◆ **Action item**
Your task is to transcribe each record exactly and to omit every image.

◆ **Study material**

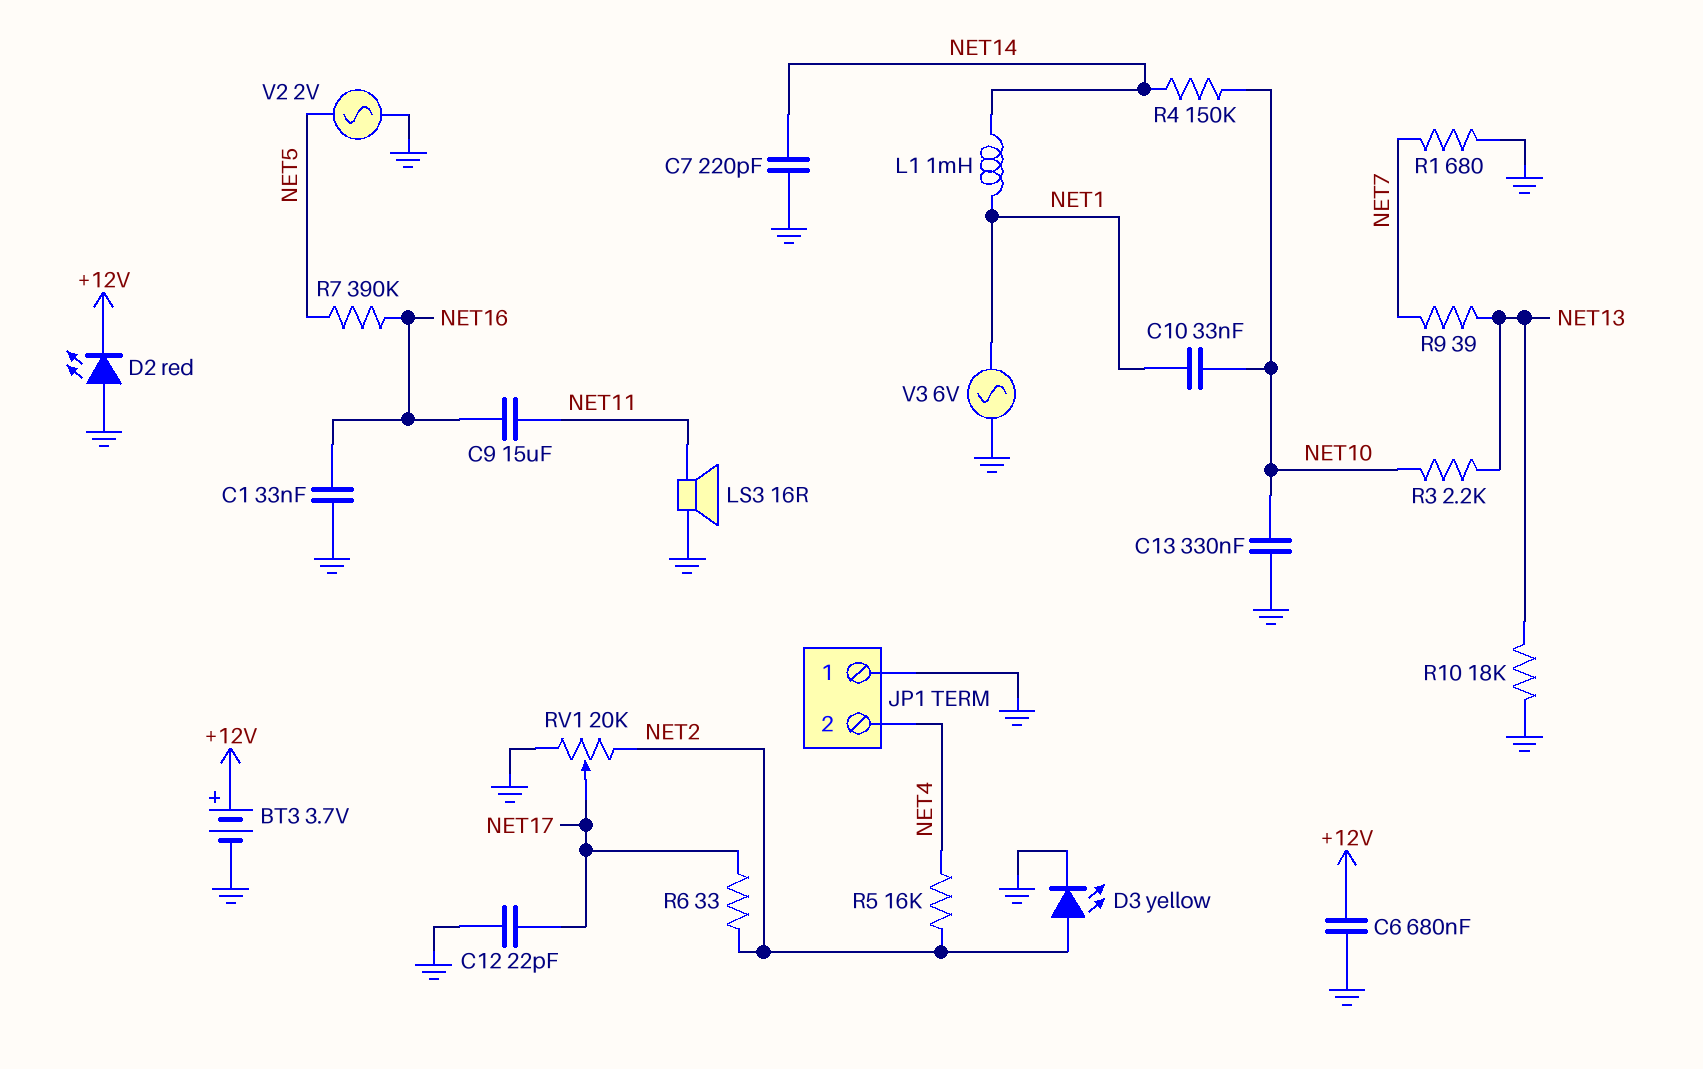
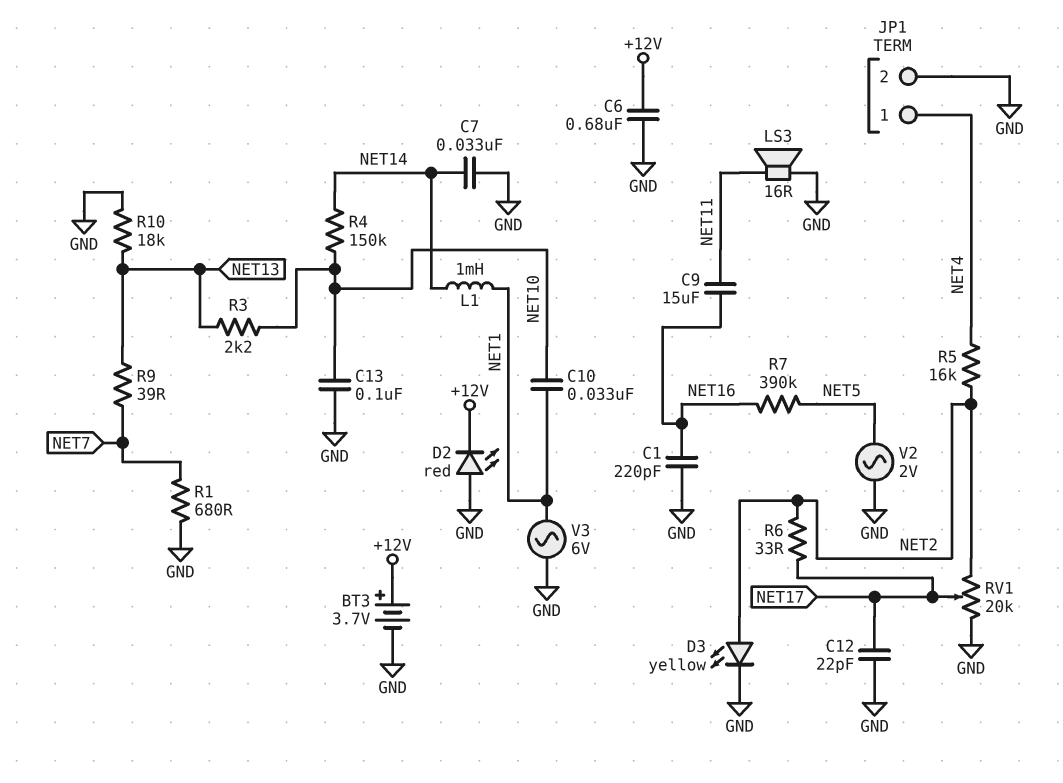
C1: 33nF (GND, NET16) -> 220pF (GND, NET16)
C7: 220pF (GND, NET14) -> 33nF (GND, NET14)
C13: 330nF (GND, NET10) -> 100nF (GND, NET10)
JP1 pin 1: GND -> NET4
JP1 pin 2: NET4 -> GND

◆ **Reply to the task**
C1: 33nF (GND, NET16) -> 220pF (GND, NET16)
C7: 220pF (GND, NET14) -> 33nF (GND, NET14)
C13: 330nF (GND, NET10) -> 100nF (GND, NET10)
JP1 pin 1: GND -> NET4
JP1 pin 2: NET4 -> GND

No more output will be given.